# ABOUT THIS TASK
Your task is to retype, exactly and with nothing else, every line from the one containing "ORANGE RING [159" to the end of the listing.
___ THE RECORDS ___
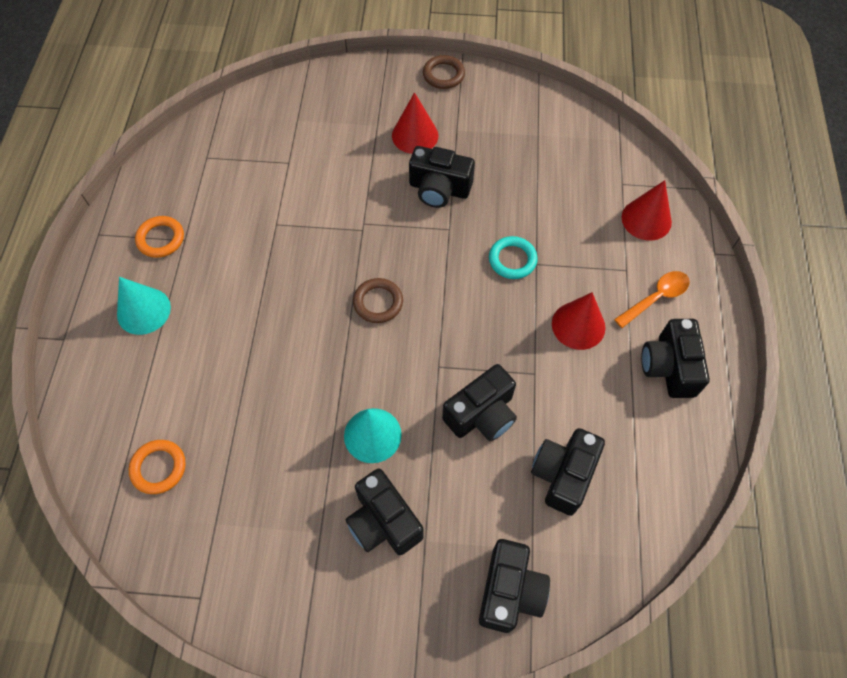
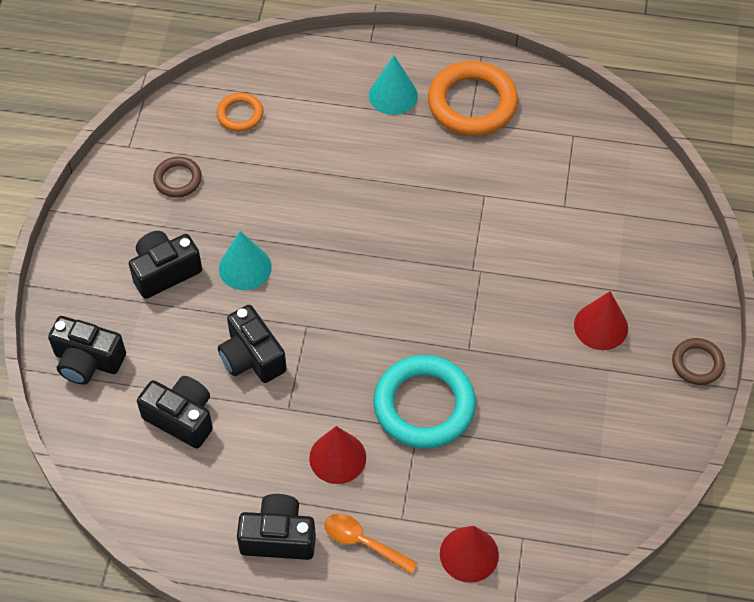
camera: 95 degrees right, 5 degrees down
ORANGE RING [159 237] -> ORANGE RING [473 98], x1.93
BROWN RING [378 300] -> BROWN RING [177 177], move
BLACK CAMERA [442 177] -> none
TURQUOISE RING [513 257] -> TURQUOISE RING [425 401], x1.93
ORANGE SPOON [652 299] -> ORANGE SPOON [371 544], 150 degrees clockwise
___
# RESULT FOR THIS EXERCISE
ORANGE RING [159 237] -> ORANGE RING [473 98], x1.93
BROWN RING [378 300] -> BROWN RING [177 177], move
BLACK CAMERA [442 177] -> none
TURQUOISE RING [513 257] -> TURQUOISE RING [425 401], x1.93
ORANGE SPOON [652 299] -> ORANGE SPOON [371 544], 150 degrees clockwise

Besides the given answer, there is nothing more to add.